PROBLEM TO SOLVE ▸ Each line in the records below, from the one that contains "(409, 486) = (399, 255): none -> white clock" to the one that contains "(442, 223) = (382, 392): none", should be reproduced exactly, the first and last included.
____________
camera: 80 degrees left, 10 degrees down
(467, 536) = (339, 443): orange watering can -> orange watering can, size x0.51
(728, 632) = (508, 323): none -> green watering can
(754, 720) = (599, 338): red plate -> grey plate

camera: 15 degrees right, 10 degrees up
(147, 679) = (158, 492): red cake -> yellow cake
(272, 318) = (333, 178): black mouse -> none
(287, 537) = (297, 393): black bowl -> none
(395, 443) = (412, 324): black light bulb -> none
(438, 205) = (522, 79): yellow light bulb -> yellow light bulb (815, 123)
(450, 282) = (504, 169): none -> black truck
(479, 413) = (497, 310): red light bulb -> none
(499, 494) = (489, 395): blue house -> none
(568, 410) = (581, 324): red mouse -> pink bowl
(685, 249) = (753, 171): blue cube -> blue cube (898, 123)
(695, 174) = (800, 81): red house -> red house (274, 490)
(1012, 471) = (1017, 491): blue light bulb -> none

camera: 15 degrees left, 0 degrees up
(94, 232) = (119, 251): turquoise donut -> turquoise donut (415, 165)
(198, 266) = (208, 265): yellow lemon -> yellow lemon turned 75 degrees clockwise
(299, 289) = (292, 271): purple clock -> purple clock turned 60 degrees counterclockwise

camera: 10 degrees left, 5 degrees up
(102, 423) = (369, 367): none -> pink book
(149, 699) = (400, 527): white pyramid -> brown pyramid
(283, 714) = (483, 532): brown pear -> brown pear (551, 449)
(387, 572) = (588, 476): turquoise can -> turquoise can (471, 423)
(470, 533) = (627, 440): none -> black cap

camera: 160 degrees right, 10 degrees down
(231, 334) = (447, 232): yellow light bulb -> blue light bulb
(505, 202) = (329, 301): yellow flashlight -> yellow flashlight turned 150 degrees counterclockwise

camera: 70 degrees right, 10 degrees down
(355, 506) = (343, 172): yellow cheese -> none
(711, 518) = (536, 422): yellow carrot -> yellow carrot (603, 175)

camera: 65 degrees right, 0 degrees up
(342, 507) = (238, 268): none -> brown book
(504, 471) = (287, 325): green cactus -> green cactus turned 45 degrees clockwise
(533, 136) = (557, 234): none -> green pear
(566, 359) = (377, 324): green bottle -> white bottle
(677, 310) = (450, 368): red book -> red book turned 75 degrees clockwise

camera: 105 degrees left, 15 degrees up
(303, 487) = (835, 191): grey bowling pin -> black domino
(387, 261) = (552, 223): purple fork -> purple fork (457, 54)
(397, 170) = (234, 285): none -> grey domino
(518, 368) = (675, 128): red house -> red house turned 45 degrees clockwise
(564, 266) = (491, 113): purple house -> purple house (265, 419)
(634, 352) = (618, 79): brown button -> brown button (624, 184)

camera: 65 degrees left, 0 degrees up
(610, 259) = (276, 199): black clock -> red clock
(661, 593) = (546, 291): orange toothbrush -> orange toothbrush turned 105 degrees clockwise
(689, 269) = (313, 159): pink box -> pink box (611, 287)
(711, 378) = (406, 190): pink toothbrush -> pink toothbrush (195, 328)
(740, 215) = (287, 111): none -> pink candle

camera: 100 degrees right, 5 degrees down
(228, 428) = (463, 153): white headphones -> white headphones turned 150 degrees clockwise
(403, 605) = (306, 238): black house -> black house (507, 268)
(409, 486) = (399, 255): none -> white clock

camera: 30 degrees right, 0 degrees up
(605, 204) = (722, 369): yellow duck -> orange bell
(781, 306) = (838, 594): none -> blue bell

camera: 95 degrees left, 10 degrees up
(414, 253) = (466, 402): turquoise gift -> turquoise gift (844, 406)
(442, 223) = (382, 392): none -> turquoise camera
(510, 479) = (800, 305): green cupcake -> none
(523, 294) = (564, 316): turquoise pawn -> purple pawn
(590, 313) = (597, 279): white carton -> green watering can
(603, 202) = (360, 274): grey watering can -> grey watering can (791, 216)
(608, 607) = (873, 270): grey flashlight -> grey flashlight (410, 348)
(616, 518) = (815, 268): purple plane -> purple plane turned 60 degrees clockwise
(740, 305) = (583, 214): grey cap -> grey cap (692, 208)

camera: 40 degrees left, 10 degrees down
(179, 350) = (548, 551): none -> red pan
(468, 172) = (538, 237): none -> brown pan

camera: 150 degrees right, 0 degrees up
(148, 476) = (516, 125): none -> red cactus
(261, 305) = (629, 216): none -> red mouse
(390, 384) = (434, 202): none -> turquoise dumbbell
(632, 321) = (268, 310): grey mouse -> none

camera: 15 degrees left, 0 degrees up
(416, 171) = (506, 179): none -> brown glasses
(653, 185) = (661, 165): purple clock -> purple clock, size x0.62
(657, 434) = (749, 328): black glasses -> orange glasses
____________
SOLUTION FOR THIS TASK ▸
(409, 486) = (399, 255): none -> white clock

camera: 30 degrees right, 0 degrees up
(605, 204) = (722, 369): yellow duck -> orange bell
(781, 306) = (838, 594): none -> blue bell

camera: 95 degrees left, 10 degrees up
(414, 253) = (466, 402): turquoise gift -> turquoise gift (844, 406)
(442, 223) = (382, 392): none -> turquoise camera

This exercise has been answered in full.